[PROVIDED DATA Boundary: Start]

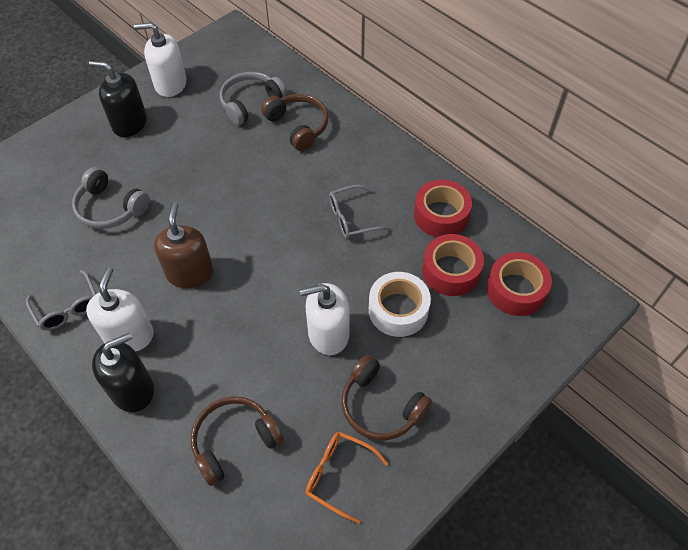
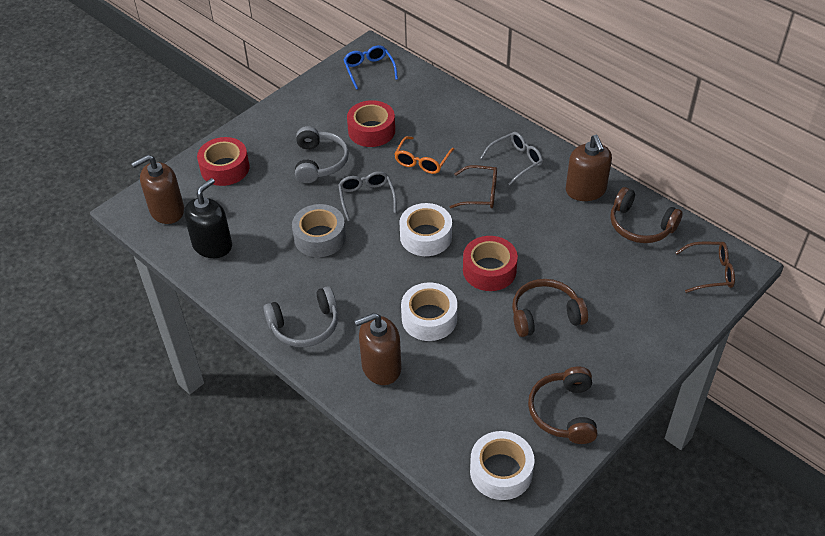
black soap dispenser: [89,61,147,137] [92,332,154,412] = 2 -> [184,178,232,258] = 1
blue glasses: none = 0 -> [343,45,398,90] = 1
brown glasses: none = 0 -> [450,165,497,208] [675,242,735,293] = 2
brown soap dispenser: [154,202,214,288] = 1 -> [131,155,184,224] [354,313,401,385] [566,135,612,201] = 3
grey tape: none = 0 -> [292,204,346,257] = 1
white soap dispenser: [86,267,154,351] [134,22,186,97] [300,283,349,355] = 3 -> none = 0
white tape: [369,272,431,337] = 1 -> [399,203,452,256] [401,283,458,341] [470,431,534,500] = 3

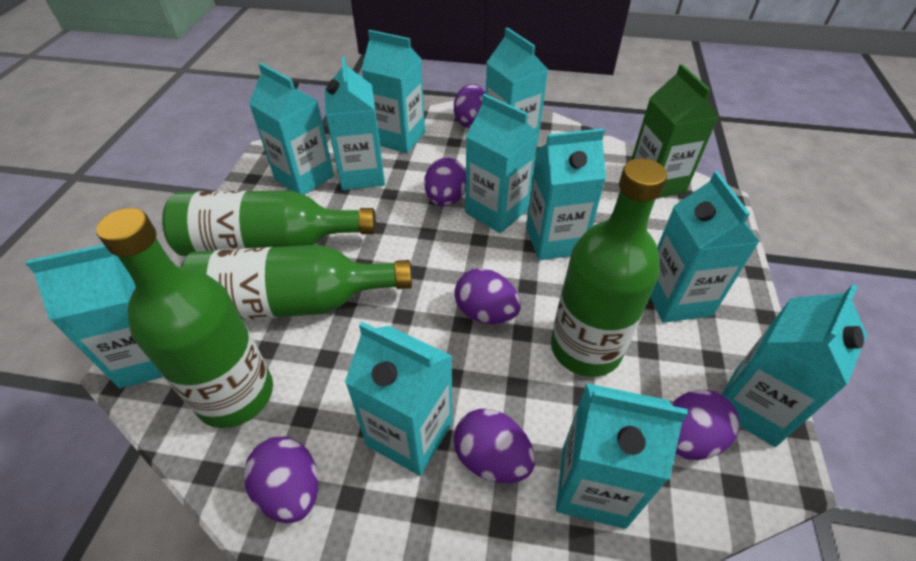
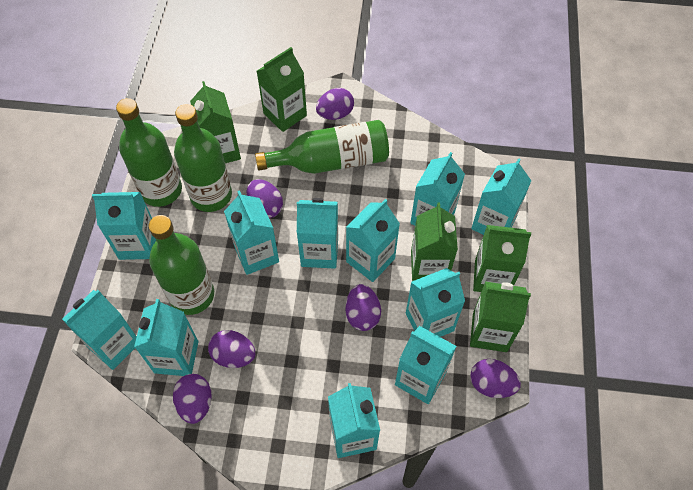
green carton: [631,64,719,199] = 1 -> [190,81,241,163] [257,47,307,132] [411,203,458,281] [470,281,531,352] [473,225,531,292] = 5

[PROVIDED DATA Boundary: End]

• WORK REQUEST
Please reproduce the data above word for word, skipping all images.

• RESULT
black soap dispenser: [89,61,147,137] [92,332,154,412] = 2 -> [184,178,232,258] = 1
blue glasses: none = 0 -> [343,45,398,90] = 1
brown glasses: none = 0 -> [450,165,497,208] [675,242,735,293] = 2
brown soap dispenser: [154,202,214,288] = 1 -> [131,155,184,224] [354,313,401,385] [566,135,612,201] = 3
grey tape: none = 0 -> [292,204,346,257] = 1
white soap dispenser: [86,267,154,351] [134,22,186,97] [300,283,349,355] = 3 -> none = 0
white tape: [369,272,431,337] = 1 -> [399,203,452,256] [401,283,458,341] [470,431,534,500] = 3

green carton: [631,64,719,199] = 1 -> [190,81,241,163] [257,47,307,132] [411,203,458,281] [470,281,531,352] [473,225,531,292] = 5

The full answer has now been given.